_Task to carry out_. Return each line of the listing in which the word "rojo" appears.

_Supplied information_.
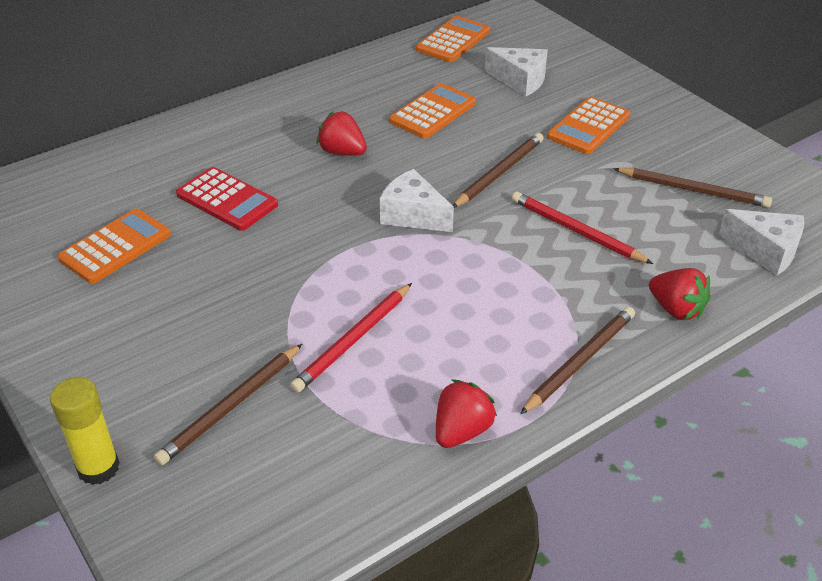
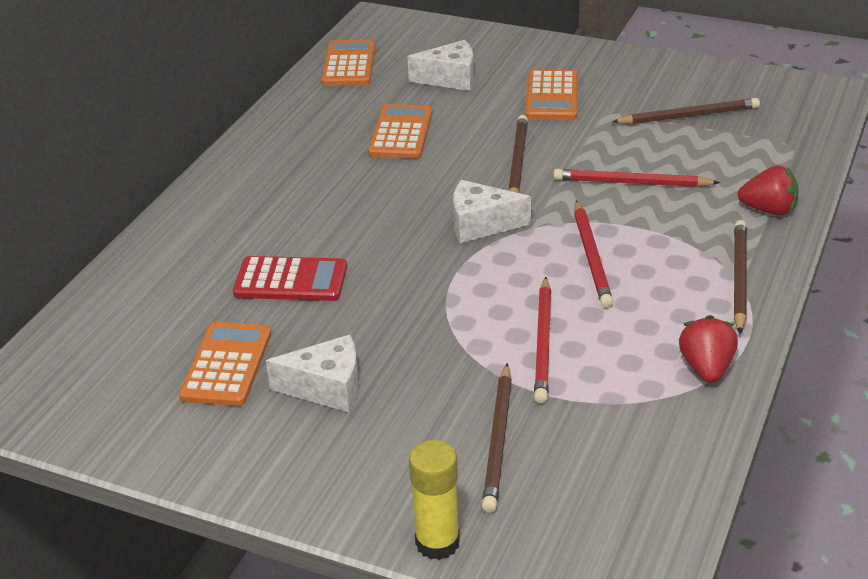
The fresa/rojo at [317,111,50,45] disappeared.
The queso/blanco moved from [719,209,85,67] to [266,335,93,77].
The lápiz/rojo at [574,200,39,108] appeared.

_Your solution_.
The fresa/rojo at [317,111,50,45] disappeared.
The lápiz/rojo at [574,200,39,108] appeared.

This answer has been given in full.